• _TASK_
Output the opening lines of the records exactly. End with the line that contains "(550, 178) = (766, 238): white".

BEGIN DATA RECORDS

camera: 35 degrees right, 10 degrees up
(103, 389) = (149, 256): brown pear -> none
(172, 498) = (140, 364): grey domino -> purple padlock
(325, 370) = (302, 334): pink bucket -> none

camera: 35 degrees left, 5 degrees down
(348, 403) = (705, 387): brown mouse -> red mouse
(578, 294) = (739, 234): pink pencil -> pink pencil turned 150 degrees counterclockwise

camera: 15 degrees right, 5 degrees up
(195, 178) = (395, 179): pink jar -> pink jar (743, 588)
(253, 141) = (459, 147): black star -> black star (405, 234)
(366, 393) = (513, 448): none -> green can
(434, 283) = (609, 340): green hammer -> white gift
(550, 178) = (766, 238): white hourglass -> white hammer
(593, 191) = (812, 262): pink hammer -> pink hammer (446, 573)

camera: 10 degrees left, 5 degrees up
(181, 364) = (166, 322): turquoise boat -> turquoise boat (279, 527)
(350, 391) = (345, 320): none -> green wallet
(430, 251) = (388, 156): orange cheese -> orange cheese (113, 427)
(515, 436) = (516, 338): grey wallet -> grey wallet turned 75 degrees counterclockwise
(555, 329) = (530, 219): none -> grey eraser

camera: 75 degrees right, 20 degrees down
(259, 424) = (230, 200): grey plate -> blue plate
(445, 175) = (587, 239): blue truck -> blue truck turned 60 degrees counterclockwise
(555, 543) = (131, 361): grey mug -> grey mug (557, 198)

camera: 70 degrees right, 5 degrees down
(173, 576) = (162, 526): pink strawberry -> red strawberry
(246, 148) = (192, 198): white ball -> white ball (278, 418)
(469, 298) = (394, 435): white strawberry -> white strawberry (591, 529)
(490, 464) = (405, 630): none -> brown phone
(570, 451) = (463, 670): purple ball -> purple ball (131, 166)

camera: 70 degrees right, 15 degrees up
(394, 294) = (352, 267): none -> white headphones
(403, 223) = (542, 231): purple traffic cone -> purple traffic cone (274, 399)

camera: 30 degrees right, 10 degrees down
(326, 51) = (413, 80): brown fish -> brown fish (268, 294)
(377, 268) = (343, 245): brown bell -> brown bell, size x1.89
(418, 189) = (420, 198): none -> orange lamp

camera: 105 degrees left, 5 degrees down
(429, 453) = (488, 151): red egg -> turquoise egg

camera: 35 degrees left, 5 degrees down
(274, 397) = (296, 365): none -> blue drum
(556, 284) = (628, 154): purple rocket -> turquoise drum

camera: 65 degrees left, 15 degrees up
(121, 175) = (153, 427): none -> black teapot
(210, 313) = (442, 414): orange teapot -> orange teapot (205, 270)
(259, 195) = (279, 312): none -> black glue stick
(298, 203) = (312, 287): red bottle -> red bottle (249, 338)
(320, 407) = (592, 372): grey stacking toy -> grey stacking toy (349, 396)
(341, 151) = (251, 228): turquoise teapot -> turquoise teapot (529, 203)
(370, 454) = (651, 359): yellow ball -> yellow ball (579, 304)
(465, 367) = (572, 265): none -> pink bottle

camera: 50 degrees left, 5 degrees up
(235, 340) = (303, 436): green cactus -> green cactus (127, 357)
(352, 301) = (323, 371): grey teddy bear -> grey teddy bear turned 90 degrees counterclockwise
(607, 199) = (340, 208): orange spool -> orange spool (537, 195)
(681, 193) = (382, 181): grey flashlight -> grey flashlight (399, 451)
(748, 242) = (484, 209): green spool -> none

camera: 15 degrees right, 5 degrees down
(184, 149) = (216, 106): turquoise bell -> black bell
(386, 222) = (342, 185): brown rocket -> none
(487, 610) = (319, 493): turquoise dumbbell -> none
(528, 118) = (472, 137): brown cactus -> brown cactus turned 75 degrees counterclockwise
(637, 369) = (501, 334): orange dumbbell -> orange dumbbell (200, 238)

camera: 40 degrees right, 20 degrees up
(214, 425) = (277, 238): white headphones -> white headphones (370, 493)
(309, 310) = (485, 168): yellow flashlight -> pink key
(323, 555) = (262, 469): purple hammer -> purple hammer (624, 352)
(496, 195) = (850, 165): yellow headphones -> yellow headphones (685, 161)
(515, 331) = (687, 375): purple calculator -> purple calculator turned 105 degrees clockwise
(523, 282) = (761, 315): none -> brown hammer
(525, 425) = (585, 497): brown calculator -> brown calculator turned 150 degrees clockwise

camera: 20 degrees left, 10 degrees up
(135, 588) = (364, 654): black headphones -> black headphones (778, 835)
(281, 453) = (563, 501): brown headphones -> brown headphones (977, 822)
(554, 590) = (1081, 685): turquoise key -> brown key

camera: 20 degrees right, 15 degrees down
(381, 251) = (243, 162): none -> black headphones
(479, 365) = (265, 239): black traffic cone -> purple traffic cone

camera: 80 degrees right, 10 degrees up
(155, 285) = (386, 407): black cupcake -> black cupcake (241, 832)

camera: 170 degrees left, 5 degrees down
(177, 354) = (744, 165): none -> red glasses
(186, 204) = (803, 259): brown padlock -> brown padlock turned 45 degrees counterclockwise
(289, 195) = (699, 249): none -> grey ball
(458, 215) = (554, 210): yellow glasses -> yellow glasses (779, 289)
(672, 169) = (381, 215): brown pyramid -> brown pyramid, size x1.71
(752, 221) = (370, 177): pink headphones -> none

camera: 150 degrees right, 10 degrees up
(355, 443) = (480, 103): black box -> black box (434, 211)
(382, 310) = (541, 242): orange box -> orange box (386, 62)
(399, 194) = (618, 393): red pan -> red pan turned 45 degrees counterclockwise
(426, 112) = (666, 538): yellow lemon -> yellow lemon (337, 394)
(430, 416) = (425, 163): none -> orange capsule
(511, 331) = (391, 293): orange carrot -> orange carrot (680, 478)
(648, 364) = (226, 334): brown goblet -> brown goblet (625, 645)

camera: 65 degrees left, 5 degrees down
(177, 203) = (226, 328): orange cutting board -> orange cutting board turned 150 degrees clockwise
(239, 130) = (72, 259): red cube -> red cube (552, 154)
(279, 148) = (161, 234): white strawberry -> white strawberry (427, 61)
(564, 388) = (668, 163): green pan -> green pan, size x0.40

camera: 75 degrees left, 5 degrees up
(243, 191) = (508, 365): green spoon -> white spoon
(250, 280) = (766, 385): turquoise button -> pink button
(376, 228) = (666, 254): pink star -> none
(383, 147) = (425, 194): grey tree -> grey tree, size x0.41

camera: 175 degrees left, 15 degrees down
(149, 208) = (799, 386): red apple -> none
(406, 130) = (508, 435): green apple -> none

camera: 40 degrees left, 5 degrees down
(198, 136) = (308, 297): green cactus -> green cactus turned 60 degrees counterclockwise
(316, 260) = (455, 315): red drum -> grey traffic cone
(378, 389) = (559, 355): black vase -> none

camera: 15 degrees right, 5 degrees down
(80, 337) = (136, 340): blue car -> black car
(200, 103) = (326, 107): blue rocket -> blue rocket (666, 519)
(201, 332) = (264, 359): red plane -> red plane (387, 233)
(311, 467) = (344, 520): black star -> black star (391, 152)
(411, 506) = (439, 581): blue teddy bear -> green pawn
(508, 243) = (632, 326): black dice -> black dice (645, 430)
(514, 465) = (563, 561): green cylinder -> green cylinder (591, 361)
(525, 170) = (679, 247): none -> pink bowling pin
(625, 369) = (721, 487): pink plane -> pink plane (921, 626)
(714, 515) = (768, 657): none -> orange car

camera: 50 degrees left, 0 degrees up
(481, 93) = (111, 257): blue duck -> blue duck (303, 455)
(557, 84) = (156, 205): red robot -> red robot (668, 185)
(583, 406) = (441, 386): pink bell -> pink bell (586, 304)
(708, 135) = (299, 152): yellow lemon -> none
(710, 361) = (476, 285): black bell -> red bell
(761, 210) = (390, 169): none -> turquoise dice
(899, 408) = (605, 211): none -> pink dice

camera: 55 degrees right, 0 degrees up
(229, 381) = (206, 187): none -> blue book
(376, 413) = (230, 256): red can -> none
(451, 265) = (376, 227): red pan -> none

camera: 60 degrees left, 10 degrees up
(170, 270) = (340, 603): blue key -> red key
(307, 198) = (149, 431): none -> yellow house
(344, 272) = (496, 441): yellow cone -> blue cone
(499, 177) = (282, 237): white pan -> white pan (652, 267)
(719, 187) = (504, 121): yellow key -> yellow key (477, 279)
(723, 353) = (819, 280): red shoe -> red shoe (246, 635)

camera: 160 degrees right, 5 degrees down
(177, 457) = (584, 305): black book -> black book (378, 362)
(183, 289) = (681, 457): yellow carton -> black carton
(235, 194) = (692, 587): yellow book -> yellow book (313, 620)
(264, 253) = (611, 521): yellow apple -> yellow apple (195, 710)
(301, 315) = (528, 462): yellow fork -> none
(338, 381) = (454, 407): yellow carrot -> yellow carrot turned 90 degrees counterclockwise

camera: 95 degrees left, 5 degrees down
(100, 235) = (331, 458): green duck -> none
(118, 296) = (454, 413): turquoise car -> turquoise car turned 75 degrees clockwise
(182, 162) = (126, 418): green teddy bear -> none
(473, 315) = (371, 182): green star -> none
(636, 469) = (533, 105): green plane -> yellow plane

END DATA RECORDS

• _REPLY_
camera: 35 degrees right, 10 degrees up
(103, 389) = (149, 256): brown pear -> none
(172, 498) = (140, 364): grey domino -> purple padlock
(325, 370) = (302, 334): pink bucket -> none

camera: 35 degrees left, 5 degrees down
(348, 403) = (705, 387): brown mouse -> red mouse
(578, 294) = (739, 234): pink pencil -> pink pencil turned 150 degrees counterclockwise

camera: 15 degrees right, 5 degrees up
(195, 178) = (395, 179): pink jar -> pink jar (743, 588)
(253, 141) = (459, 147): black star -> black star (405, 234)
(366, 393) = (513, 448): none -> green can
(434, 283) = (609, 340): green hammer -> white gift
(550, 178) = (766, 238): white hourglass -> white hammer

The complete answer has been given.